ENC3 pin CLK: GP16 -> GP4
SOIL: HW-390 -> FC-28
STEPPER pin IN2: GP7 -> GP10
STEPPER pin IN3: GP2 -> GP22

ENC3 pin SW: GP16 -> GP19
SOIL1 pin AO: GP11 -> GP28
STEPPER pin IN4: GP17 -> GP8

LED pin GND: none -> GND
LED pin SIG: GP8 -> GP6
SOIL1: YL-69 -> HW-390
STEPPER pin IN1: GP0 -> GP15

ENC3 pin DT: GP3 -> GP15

----------------

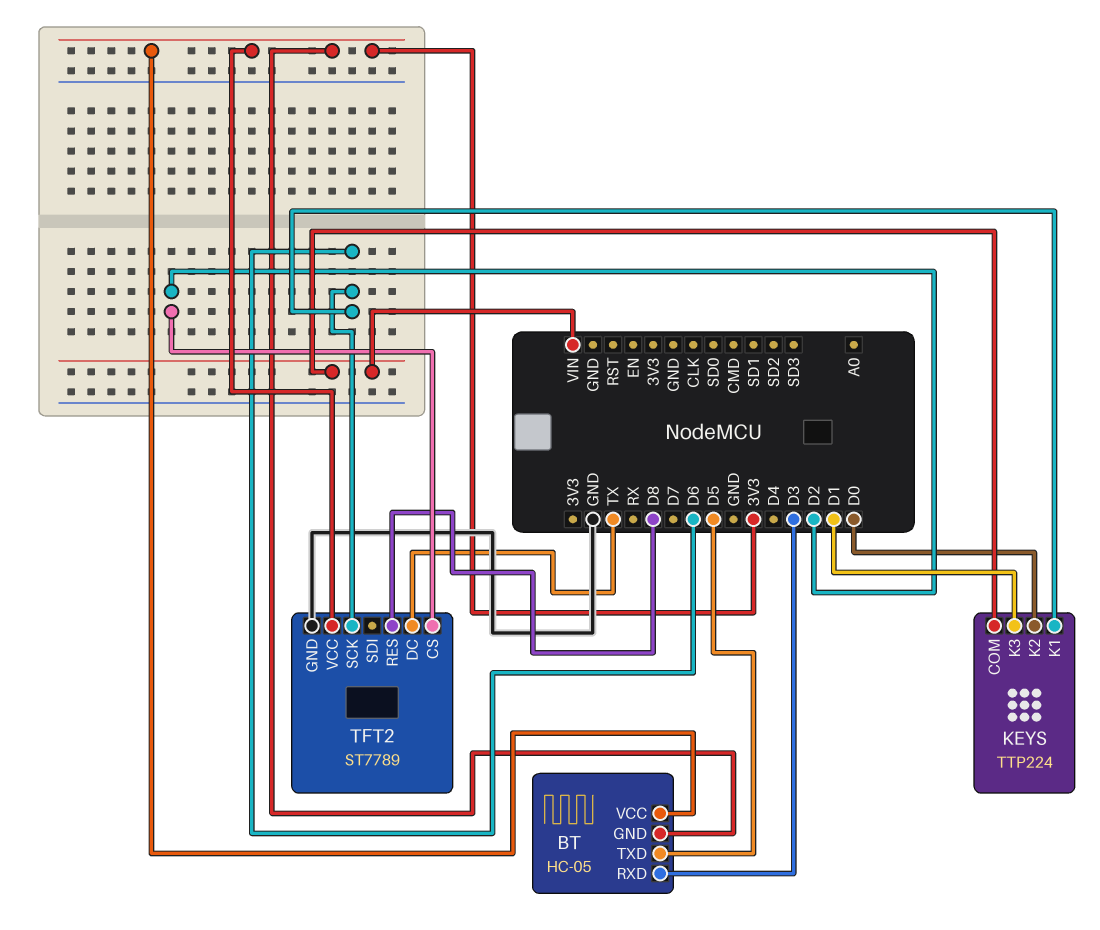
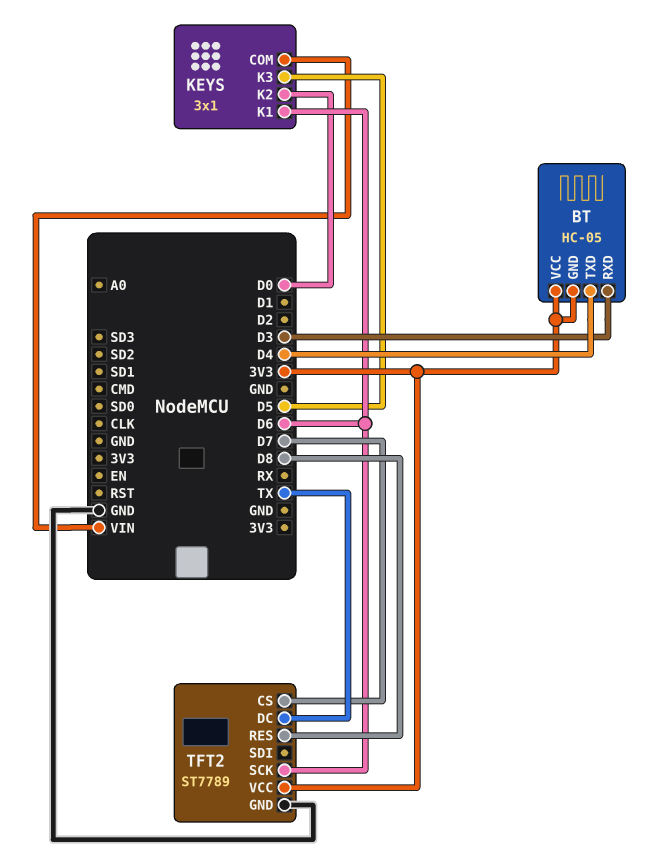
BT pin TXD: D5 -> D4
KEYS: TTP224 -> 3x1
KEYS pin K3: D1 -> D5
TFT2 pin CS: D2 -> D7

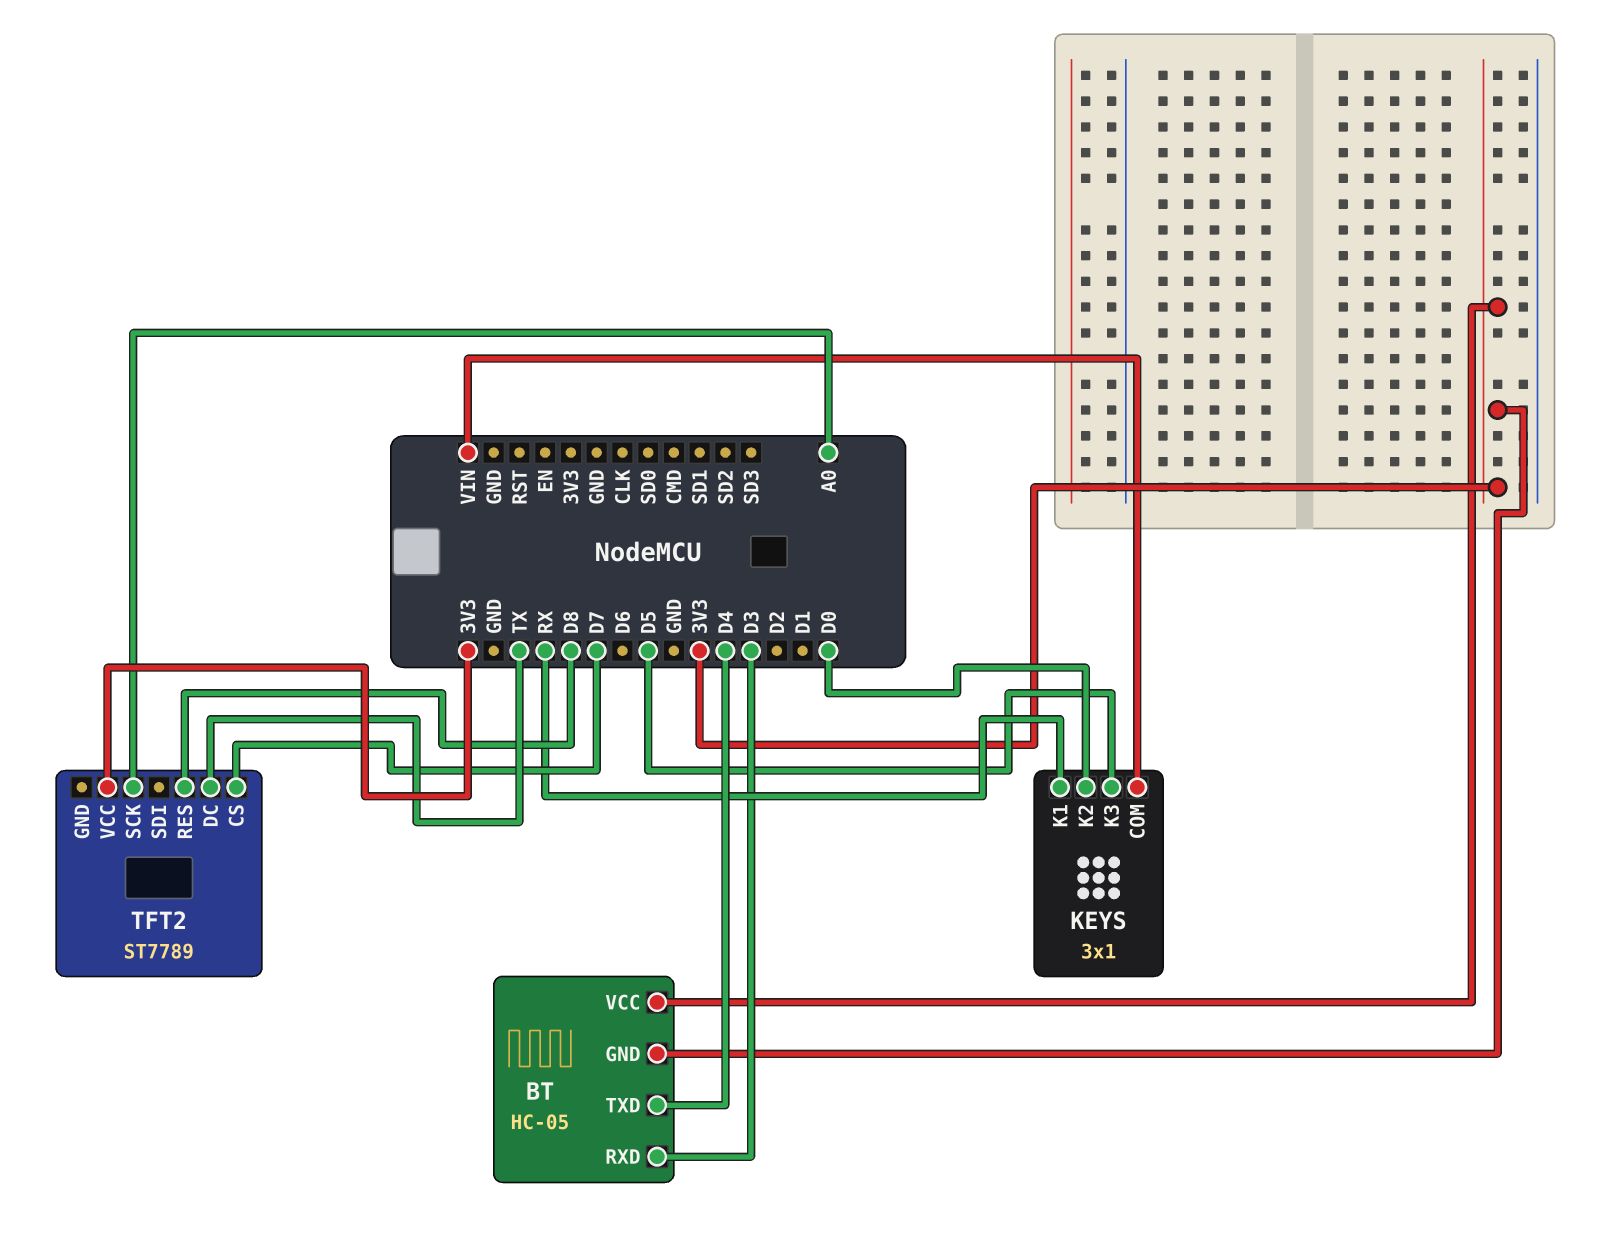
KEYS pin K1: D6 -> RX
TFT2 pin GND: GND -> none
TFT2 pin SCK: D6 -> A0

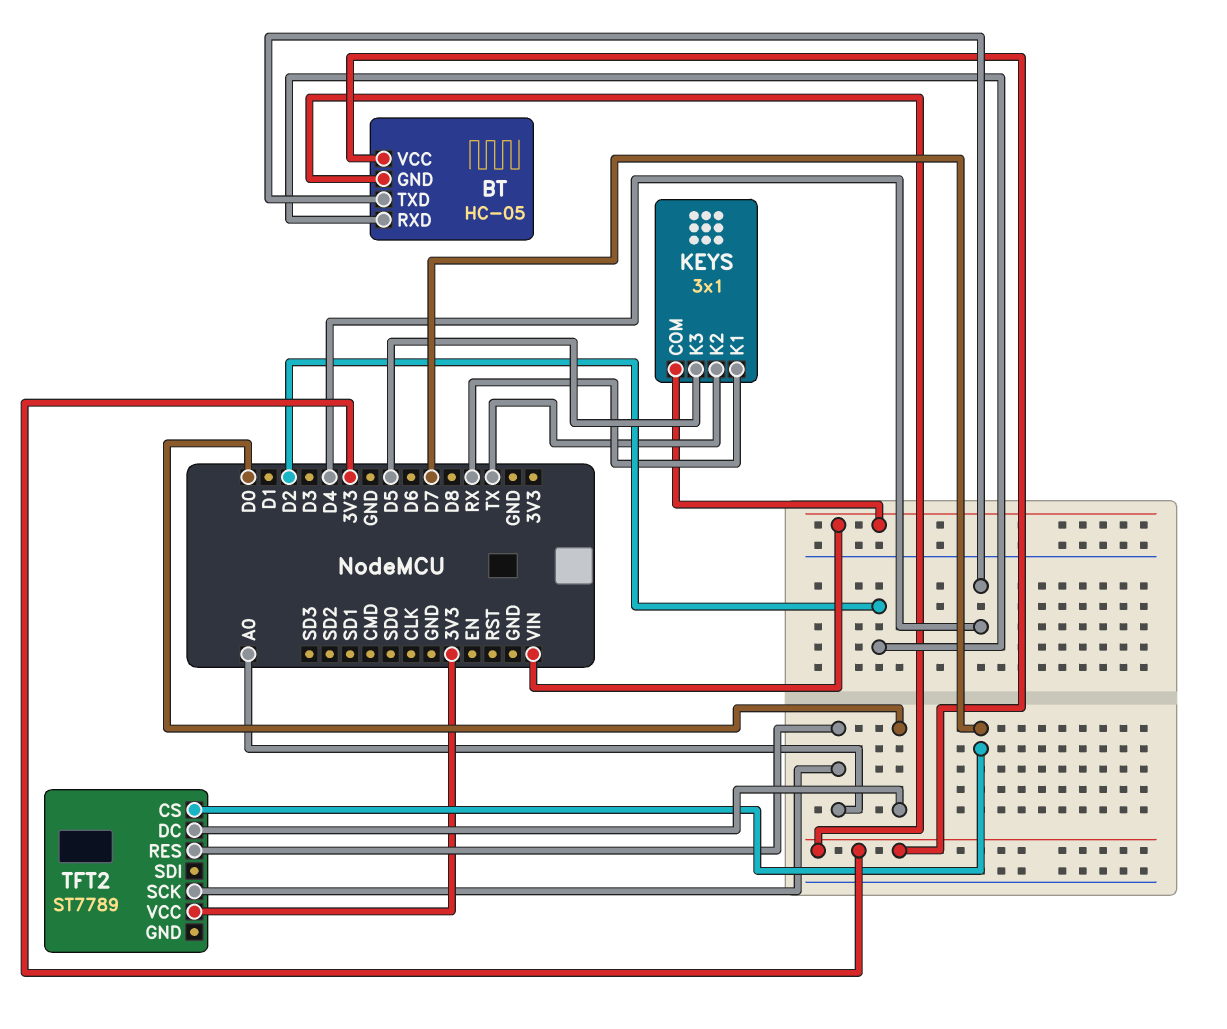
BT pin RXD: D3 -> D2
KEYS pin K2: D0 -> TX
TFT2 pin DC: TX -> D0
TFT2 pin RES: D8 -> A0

----------------

- Task
Each line of the data that includes "STEPPER" counts once; say how many there are, giving nothing but the number.

- Result
4